Every line from the one that includes "BZ1: buzzer (plus" to the end of the entries should be written out exactly, with the first and last included.

*** Opening SUPPLIED DATA ***

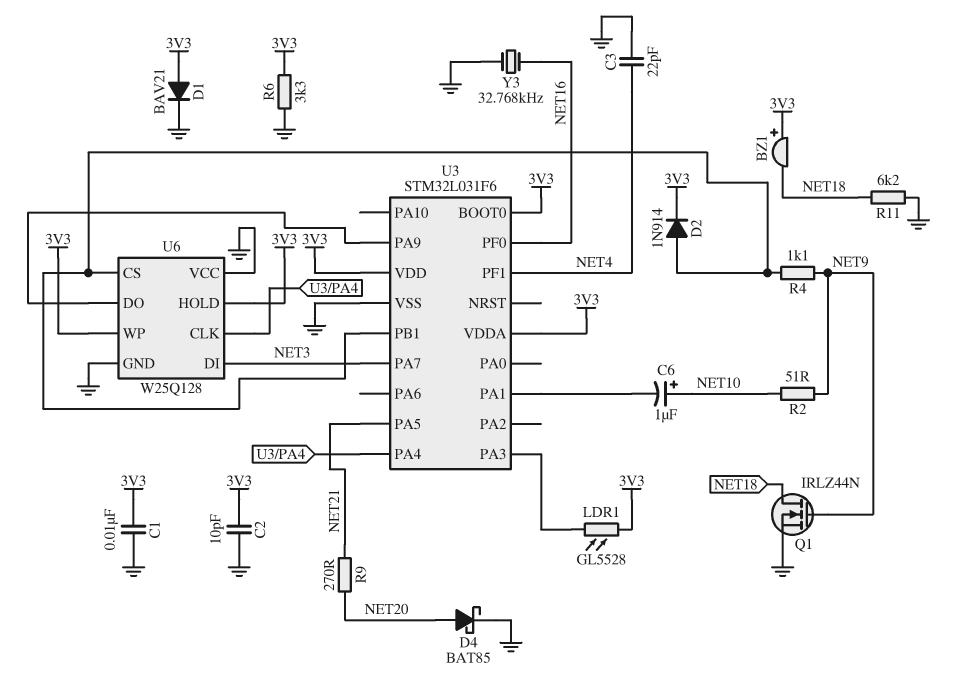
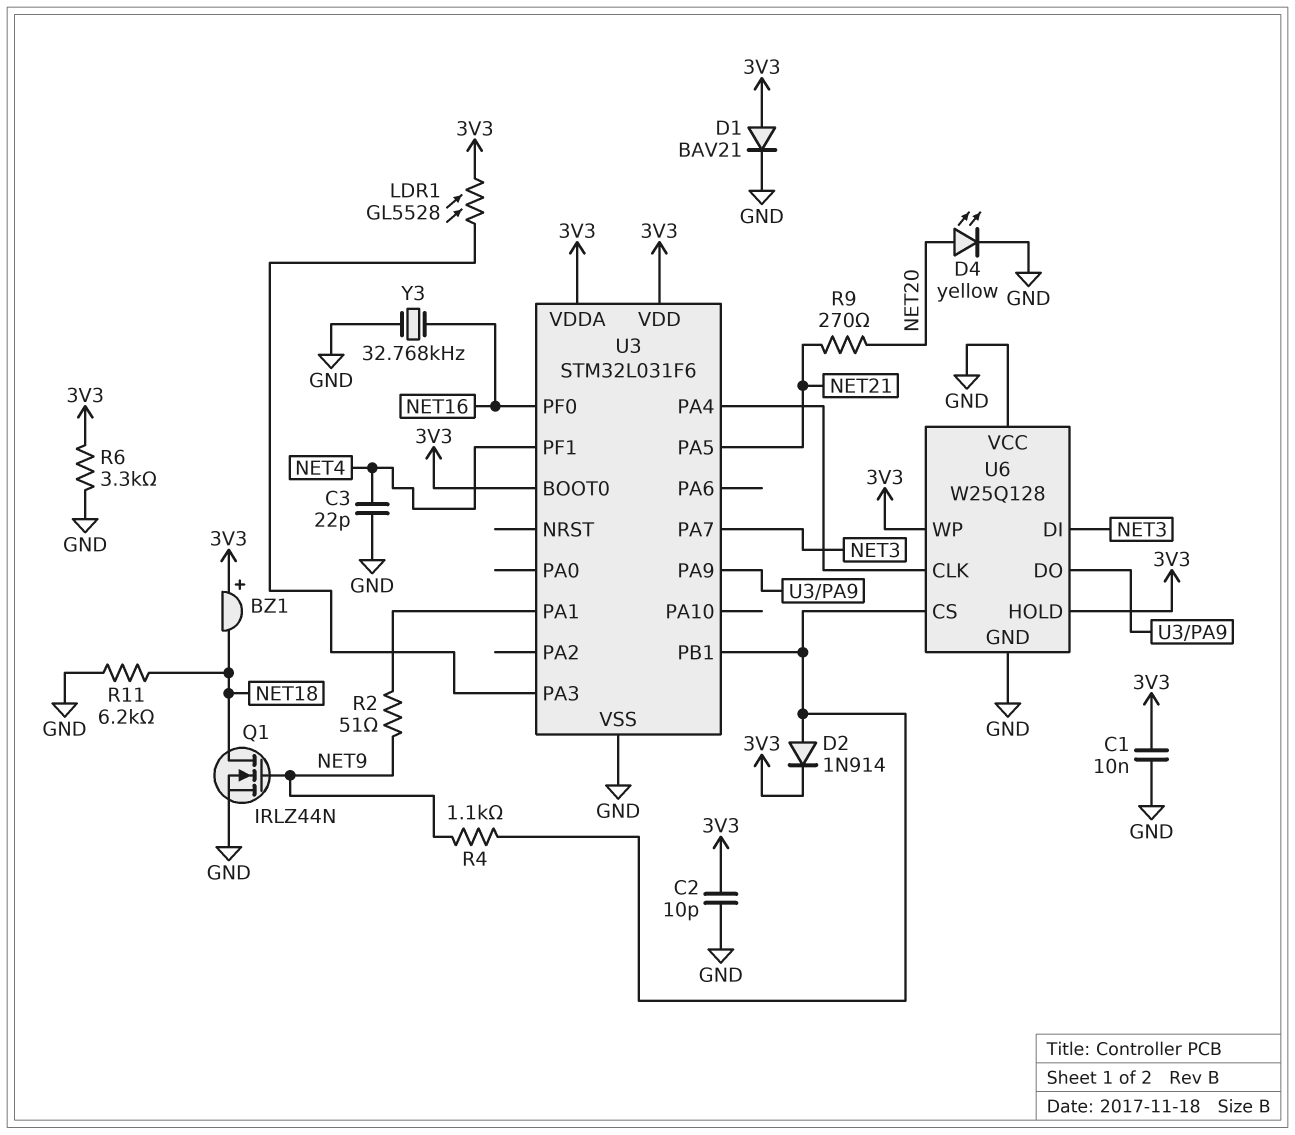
C6: 1uF (plus NET10, minus U3/PA1) -> none
D4: schottky BAT85 (A NET20, K GND) -> LED yellow (A NET20, K GND)
R2: 51 (NET9, NET10) -> 51 (NET9, U3/PA1)

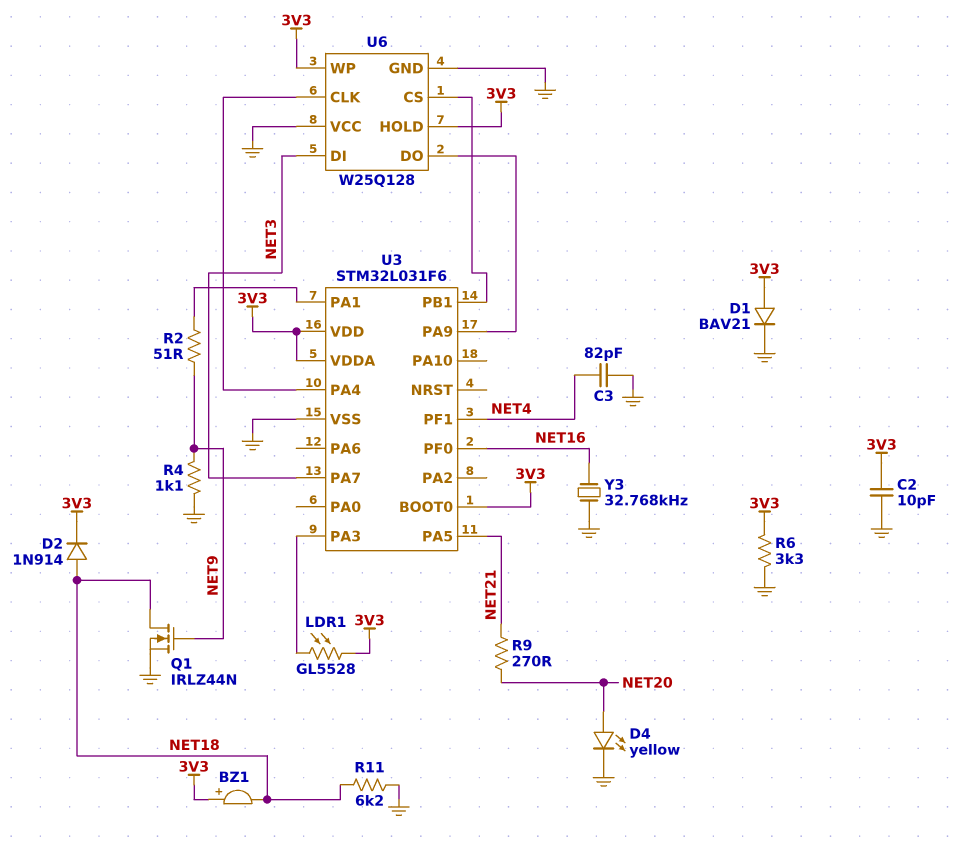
C1: 10nF (3V3, GND) -> none
C3: 22pF (GND, NET4) -> 82pF (GND, NET4)
D2: diode 1N914 (A U3/PB1, K 3V3) -> diode 1N914 (A NET18, K 3V3)
R4: 1.1k (NET9, U3/PB1) -> 1.1k (GND, NET9)

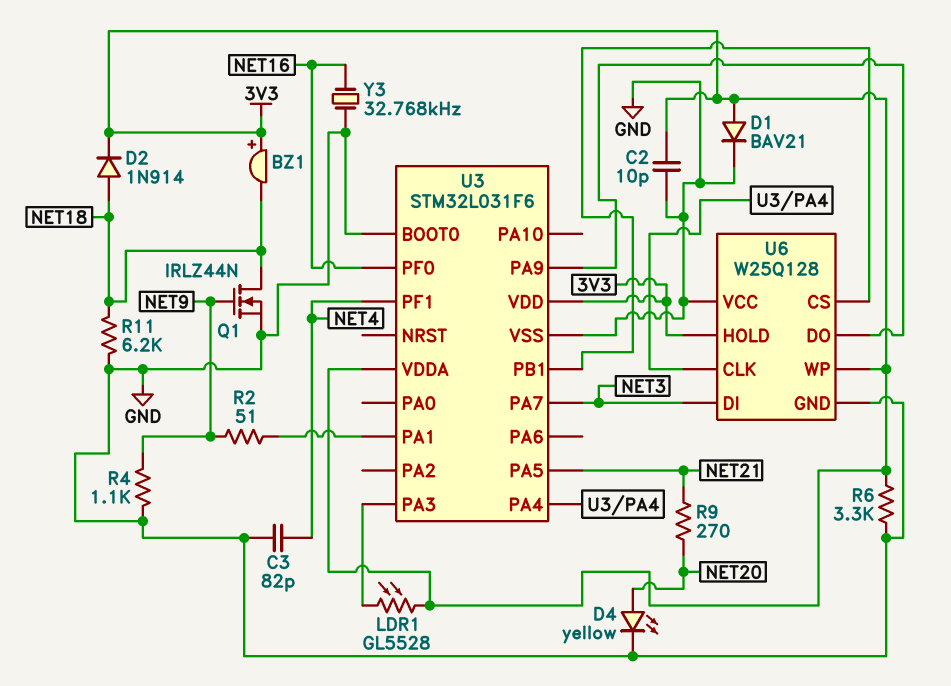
U3 pin BOOT0: 3V3 -> GND

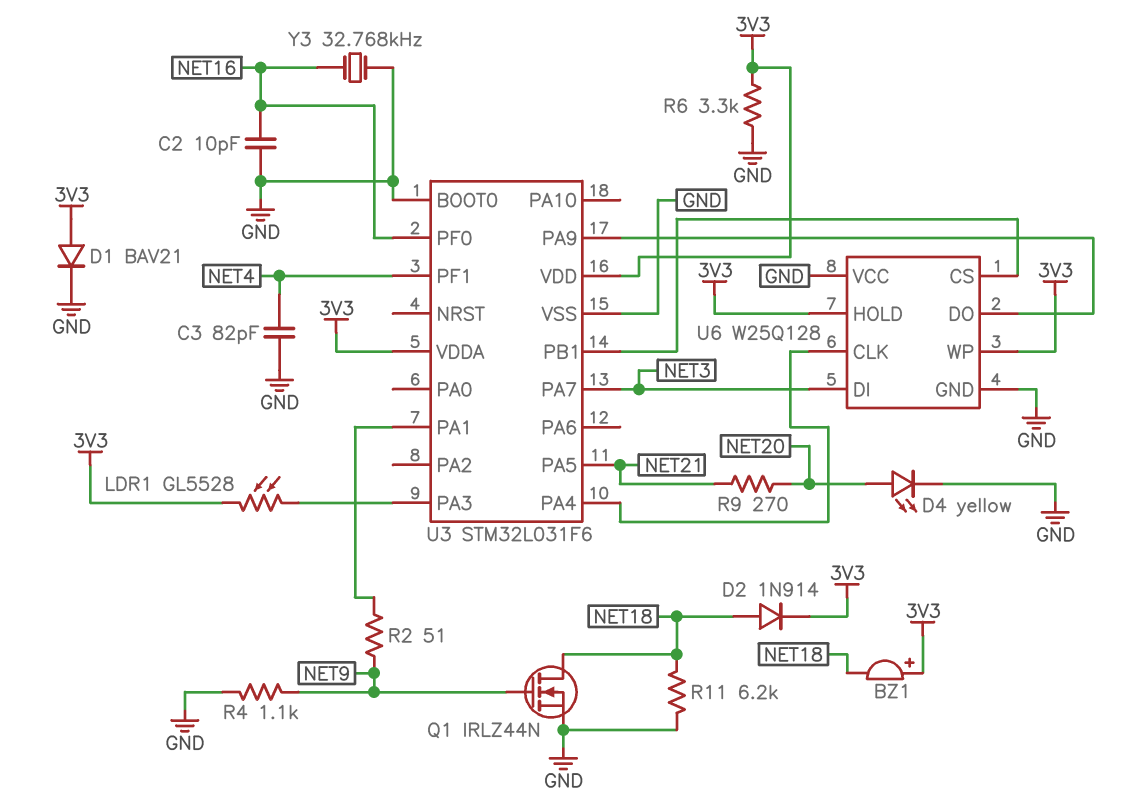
C2: 10pF (3V3, GND) -> 10pF (GND, NET16)

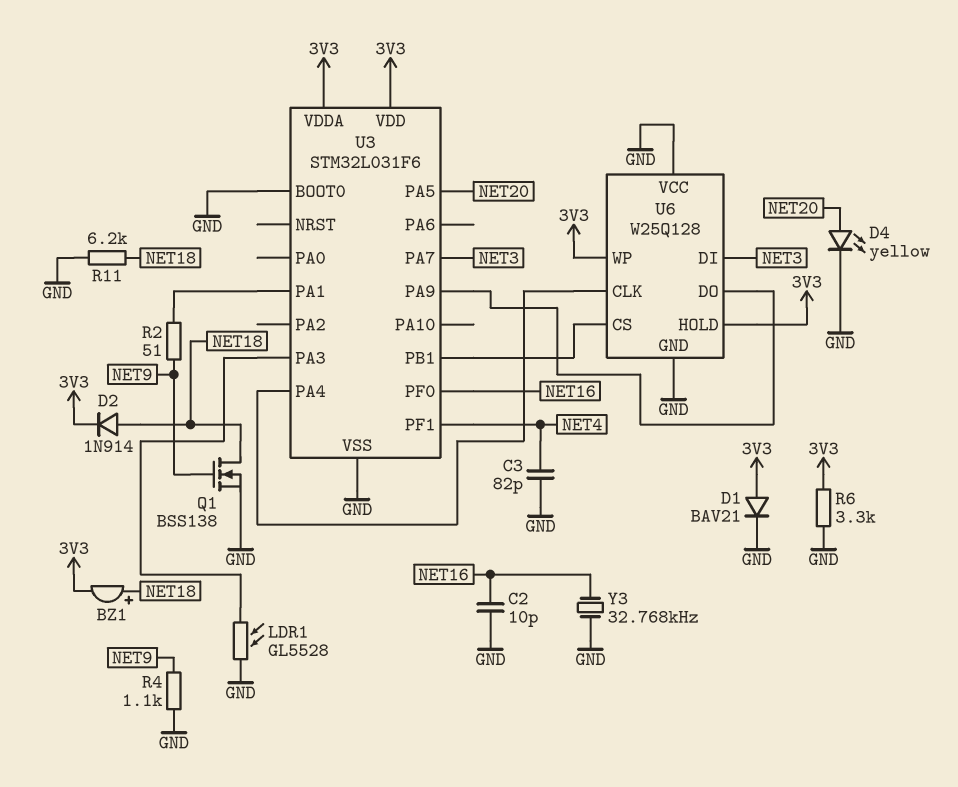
BZ1: buzzer (plus 3V3, minus NET18) -> buzzer (plus NET18, minus 3V3)
LDR1: GL5528 (3V3, U3/PA3) -> GL5528 (GND, U3/PA3)
Q1: NMOS IRLZ44N (G NET9, D NET18, S GND) -> NMOS BSS138 (G NET9, D NET18, S GND)
R9: 270 (NET20, NET21) -> none
U3 pin PA5: NET21 -> NET20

*** Closing SUPPLIED DATA ***

TASK RESULT:
BZ1: buzzer (plus 3V3, minus NET18) -> buzzer (plus NET18, minus 3V3)
LDR1: GL5528 (3V3, U3/PA3) -> GL5528 (GND, U3/PA3)
Q1: NMOS IRLZ44N (G NET9, D NET18, S GND) -> NMOS BSS138 (G NET9, D NET18, S GND)
R9: 270 (NET20, NET21) -> none
U3 pin PA5: NET21 -> NET20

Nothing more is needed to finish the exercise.